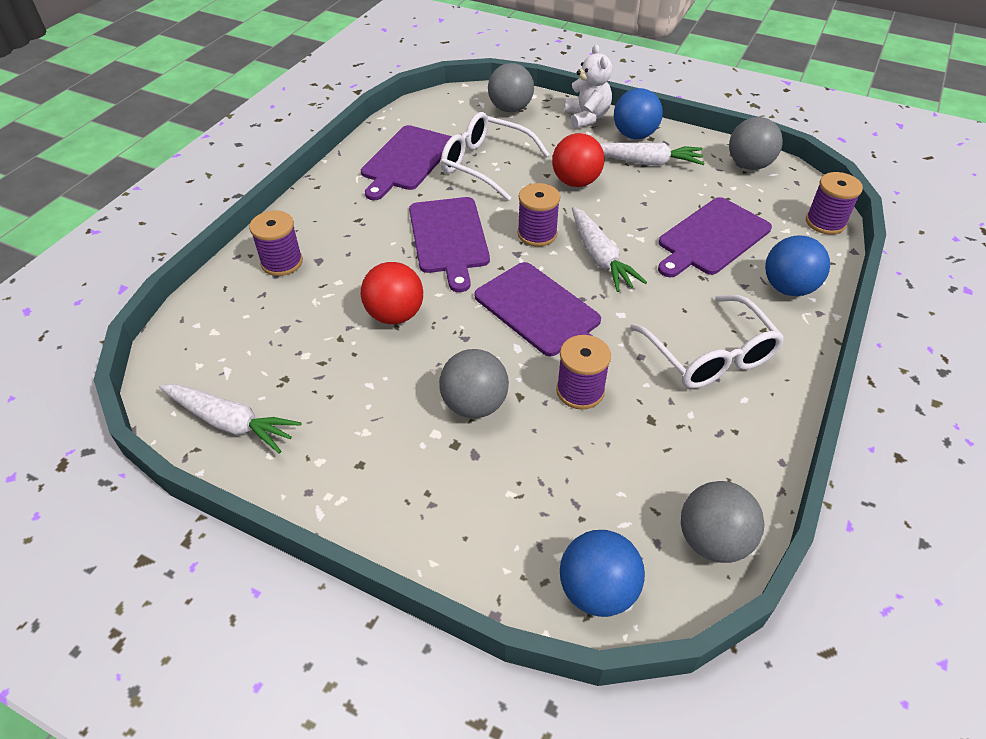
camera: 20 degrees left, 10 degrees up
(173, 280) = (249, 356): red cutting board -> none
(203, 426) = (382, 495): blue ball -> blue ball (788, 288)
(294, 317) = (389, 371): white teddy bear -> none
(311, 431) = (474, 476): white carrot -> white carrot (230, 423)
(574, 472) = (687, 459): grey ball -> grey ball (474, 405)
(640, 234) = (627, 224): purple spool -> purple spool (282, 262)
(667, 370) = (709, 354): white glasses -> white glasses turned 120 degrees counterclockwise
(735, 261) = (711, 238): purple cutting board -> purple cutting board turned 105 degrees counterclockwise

########

Retype the records exactly. Any image in them should not appear in what you write.

camera: 20 degrees left, 10 degrees up
(173, 280) = (249, 356): red cutting board -> none
(203, 426) = (382, 495): blue ball -> blue ball (788, 288)
(294, 317) = (389, 371): white teddy bear -> none
(311, 431) = (474, 476): white carrot -> white carrot (230, 423)
(574, 472) = (687, 459): grey ball -> grey ball (474, 405)
(640, 234) = (627, 224): purple spool -> purple spool (282, 262)
(667, 370) = (709, 354): white glasses -> white glasses turned 120 degrees counterclockwise
(735, 261) = (711, 238): purple cutting board -> purple cutting board turned 105 degrees counterclockwise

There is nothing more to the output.